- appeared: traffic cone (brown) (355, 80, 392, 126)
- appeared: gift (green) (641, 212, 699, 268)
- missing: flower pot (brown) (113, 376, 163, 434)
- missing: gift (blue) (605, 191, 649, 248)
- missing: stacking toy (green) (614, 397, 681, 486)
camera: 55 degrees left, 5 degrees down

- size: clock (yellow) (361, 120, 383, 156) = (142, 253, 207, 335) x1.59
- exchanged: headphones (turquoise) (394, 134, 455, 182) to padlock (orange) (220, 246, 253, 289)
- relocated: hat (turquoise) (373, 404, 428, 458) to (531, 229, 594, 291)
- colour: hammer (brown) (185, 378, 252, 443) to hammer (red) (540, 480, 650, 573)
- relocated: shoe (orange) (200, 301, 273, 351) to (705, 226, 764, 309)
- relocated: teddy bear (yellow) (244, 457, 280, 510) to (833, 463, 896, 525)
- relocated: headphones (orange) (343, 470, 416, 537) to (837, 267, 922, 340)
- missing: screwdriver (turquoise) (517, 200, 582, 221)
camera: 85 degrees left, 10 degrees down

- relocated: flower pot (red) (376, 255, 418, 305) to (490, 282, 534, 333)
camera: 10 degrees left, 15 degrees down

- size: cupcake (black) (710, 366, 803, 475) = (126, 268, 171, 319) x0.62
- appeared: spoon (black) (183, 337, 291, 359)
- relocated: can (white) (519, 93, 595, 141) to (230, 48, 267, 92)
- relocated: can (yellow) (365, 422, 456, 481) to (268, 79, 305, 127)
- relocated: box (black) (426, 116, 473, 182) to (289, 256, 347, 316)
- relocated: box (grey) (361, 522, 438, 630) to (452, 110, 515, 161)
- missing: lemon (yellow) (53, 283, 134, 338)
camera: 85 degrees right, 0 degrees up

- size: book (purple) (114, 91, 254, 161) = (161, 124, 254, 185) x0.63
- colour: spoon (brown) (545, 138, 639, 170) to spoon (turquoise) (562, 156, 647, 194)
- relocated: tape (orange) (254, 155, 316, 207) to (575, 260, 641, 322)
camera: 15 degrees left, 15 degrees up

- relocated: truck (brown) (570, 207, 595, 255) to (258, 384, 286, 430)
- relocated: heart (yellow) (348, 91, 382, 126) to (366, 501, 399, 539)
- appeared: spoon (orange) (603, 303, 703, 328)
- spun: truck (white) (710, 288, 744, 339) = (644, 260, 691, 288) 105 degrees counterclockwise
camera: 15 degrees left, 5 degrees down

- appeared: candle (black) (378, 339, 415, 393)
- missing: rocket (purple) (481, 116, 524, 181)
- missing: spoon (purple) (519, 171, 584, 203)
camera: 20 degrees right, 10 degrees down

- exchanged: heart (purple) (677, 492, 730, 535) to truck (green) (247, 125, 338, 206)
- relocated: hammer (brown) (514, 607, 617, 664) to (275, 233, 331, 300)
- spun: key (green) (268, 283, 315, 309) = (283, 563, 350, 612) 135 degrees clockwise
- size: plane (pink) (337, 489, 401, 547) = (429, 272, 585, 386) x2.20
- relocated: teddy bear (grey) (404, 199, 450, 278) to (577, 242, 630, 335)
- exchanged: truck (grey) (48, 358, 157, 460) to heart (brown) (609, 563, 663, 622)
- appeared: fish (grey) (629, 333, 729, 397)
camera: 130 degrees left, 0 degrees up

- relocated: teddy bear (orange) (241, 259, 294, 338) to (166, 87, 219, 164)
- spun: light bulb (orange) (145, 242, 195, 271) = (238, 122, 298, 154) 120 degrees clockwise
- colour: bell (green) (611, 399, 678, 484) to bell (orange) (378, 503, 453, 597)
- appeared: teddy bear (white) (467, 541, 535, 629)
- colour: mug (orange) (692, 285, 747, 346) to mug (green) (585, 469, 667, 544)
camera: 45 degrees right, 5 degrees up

+-------+

* [Assignment]:
All of the records above should be given again exactly as written.

* [Response area]:
- appeared: traffic cone (brown) (355, 80, 392, 126)
- appeared: gift (green) (641, 212, 699, 268)
- missing: flower pot (brown) (113, 376, 163, 434)
- missing: gift (blue) (605, 191, 649, 248)
- missing: stacking toy (green) (614, 397, 681, 486)
camera: 55 degrees left, 5 degrees down

- size: clock (yellow) (361, 120, 383, 156) = (142, 253, 207, 335) x1.59
- exchanged: headphones (turquoise) (394, 134, 455, 182) to padlock (orange) (220, 246, 253, 289)
- relocated: hat (turquoise) (373, 404, 428, 458) to (531, 229, 594, 291)
- colour: hammer (brown) (185, 378, 252, 443) to hammer (red) (540, 480, 650, 573)
- relocated: shoe (orange) (200, 301, 273, 351) to (705, 226, 764, 309)
- relocated: teddy bear (yellow) (244, 457, 280, 510) to (833, 463, 896, 525)
- relocated: headphones (orange) (343, 470, 416, 537) to (837, 267, 922, 340)
- missing: screwdriver (turquoise) (517, 200, 582, 221)
camera: 85 degrees left, 10 degrees down

- relocated: flower pot (red) (376, 255, 418, 305) to (490, 282, 534, 333)
camera: 10 degrees left, 15 degrees down

- size: cupcake (black) (710, 366, 803, 475) = (126, 268, 171, 319) x0.62
- appeared: spoon (black) (183, 337, 291, 359)
- relocated: can (white) (519, 93, 595, 141) to (230, 48, 267, 92)
- relocated: can (yellow) (365, 422, 456, 481) to (268, 79, 305, 127)
- relocated: box (black) (426, 116, 473, 182) to (289, 256, 347, 316)
- relocated: box (grey) (361, 522, 438, 630) to (452, 110, 515, 161)
- missing: lemon (yellow) (53, 283, 134, 338)
camera: 85 degrees right, 0 degrees up

- size: book (purple) (114, 91, 254, 161) = (161, 124, 254, 185) x0.63
- colour: spoon (brown) (545, 138, 639, 170) to spoon (turquoise) (562, 156, 647, 194)
- relocated: tape (orange) (254, 155, 316, 207) to (575, 260, 641, 322)
camera: 15 degrees left, 15 degrees up

- relocated: truck (brown) (570, 207, 595, 255) to (258, 384, 286, 430)
- relocated: heart (yellow) (348, 91, 382, 126) to (366, 501, 399, 539)
- appeared: spoon (orange) (603, 303, 703, 328)
- spun: truck (white) (710, 288, 744, 339) = (644, 260, 691, 288) 105 degrees counterclockwise
camera: 15 degrees left, 5 degrees down

- appeared: candle (black) (378, 339, 415, 393)
- missing: rocket (purple) (481, 116, 524, 181)
- missing: spoon (purple) (519, 171, 584, 203)
camera: 20 degrees right, 10 degrees down

- exchanged: heart (purple) (677, 492, 730, 535) to truck (green) (247, 125, 338, 206)
- relocated: hammer (brown) (514, 607, 617, 664) to (275, 233, 331, 300)
- spun: key (green) (268, 283, 315, 309) = (283, 563, 350, 612) 135 degrees clockwise
- size: plane (pink) (337, 489, 401, 547) = (429, 272, 585, 386) x2.20
- relocated: teddy bear (grey) (404, 199, 450, 278) to (577, 242, 630, 335)
- exchanged: truck (grey) (48, 358, 157, 460) to heart (brown) (609, 563, 663, 622)
- appeared: fish (grey) (629, 333, 729, 397)
camera: 130 degrees left, 0 degrees up

- relocated: teddy bear (orange) (241, 259, 294, 338) to (166, 87, 219, 164)
- spun: light bulb (orange) (145, 242, 195, 271) = (238, 122, 298, 154) 120 degrees clockwise
- colour: bell (green) (611, 399, 678, 484) to bell (orange) (378, 503, 453, 597)
- appeared: teddy bear (white) (467, 541, 535, 629)
- colour: mug (orange) (692, 285, 747, 346) to mug (green) (585, 469, 667, 544)
camera: 45 degrees right, 5 degrees up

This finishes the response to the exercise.